The problem:
Reply with nothing but the number of lines in the data below where the word "yellow" occurs.

Before-and-after coordinate records
↓
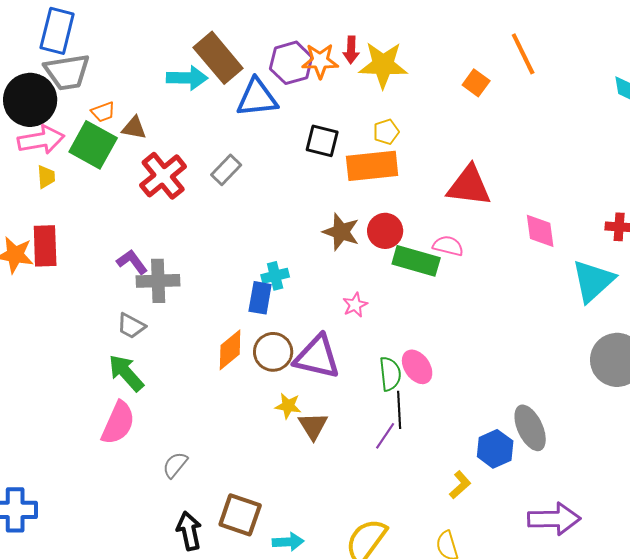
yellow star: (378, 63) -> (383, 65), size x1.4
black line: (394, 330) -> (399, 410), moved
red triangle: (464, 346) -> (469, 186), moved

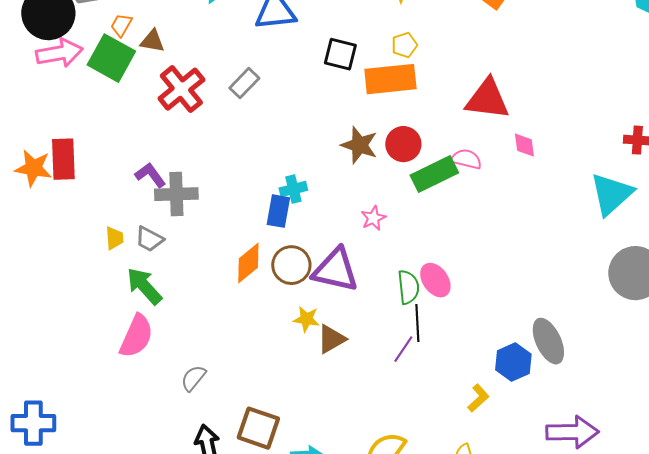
orange trapezoid: (103, 112) -> (121, 25), turned 140
yellow trapezoid: (46, 177) -> (114, 238), moved
pink diamond: (540, 231) -> (524, 145), moved, size x0.7
green rectangle: (416, 261) -> (434, 174), turned -42
brown triangle: (313, 426) -> (331, 339), turned 32

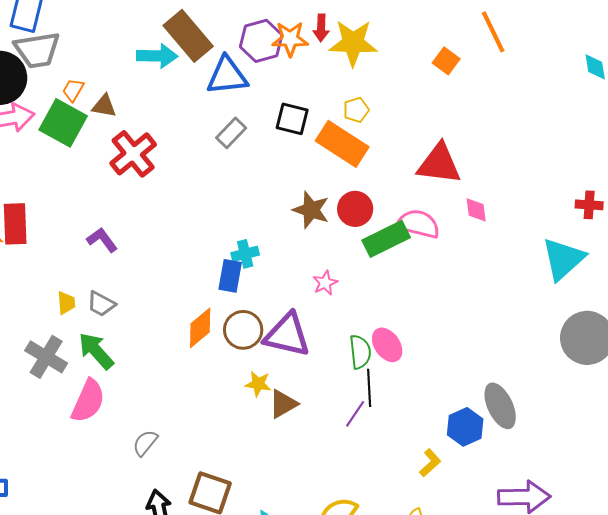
orange rectangle: (390, 79) -> (342, 144), turned 39
gray rectangle: (244, 83) -> (231, 133), moved
pink semicircle: (466, 159) -> (418, 224), size x1.4
gray cross: (176, 194) -> (46, 357), moved, turned 33

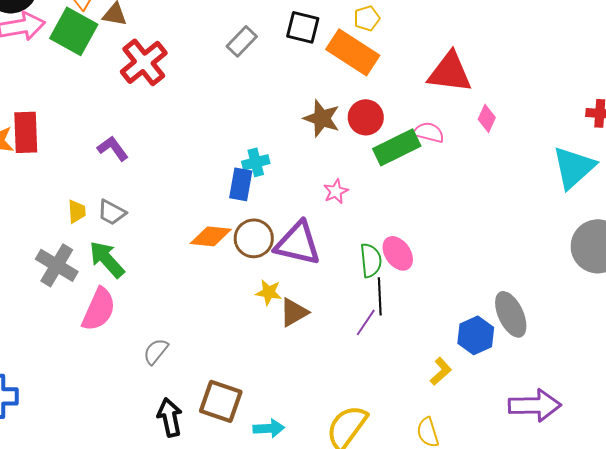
pink diamond: (476, 210) -> (487, 118), turned 32
pink semicircle: (418, 224) -> (429, 132), size x0.7
orange diamond: (200, 328) -> (211, 236), turned 45

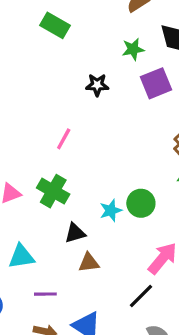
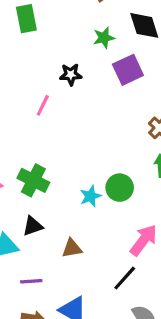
green rectangle: (55, 25) -> (26, 19), turned 52
pink line: (64, 139) -> (43, 105), moved
black triangle: (75, 233) -> (33, 226), moved

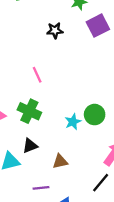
pink line: (43, 105) -> (37, 75), moved, turned -49
purple line: (31, 281) -> (41, 188), moved

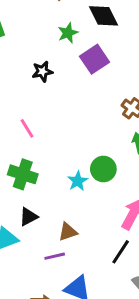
purple line: (41, 188) -> (55, 256), moved

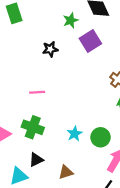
pink line: (27, 128) -> (37, 92), turned -64
green circle: (103, 169) -> (101, 137), moved

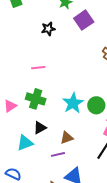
cyan star: (75, 134) -> (73, 103), size x1.5

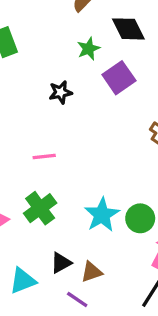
green cross: (36, 99) -> (40, 208), turned 36
black triangle: (40, 128) -> (61, 263), moved
purple line: (58, 154) -> (77, 300), turned 48

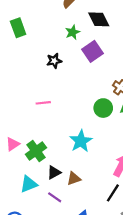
green cross: (40, 208) -> (36, 151), moved
green circle: (140, 218) -> (103, 108), moved
purple line: (77, 300) -> (55, 197), moved

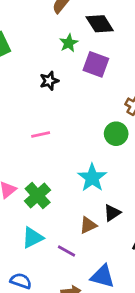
purple square: (92, 51) -> (96, 64), turned -30
black triangle: (54, 172) -> (112, 213), moved

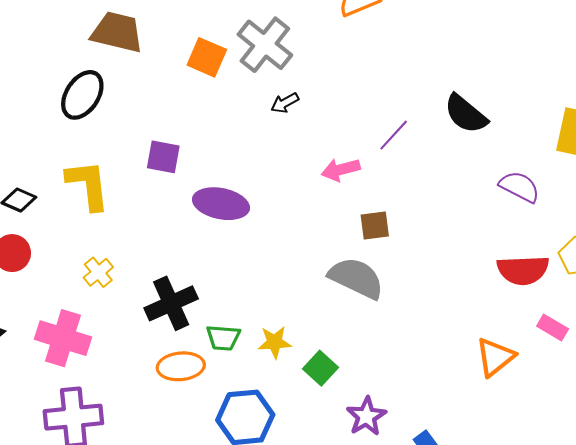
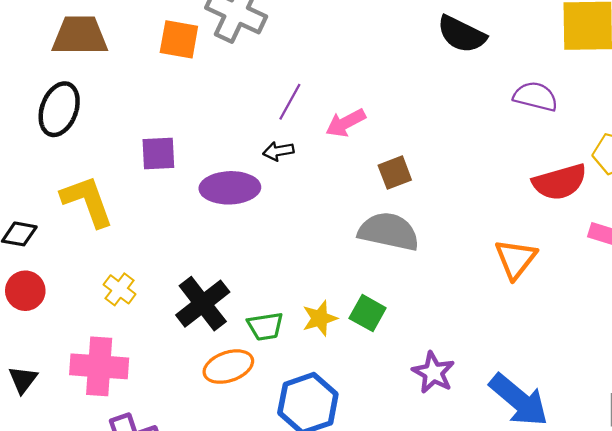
black arrow: (285, 103) -> (278, 151), moved, turned 32
purple line: (394, 135) -> (290, 102), moved
orange triangle: (495, 357) -> (516, 259), moved
green square: (321, 368) -> (368, 313), moved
↑
Output of the exercise:
2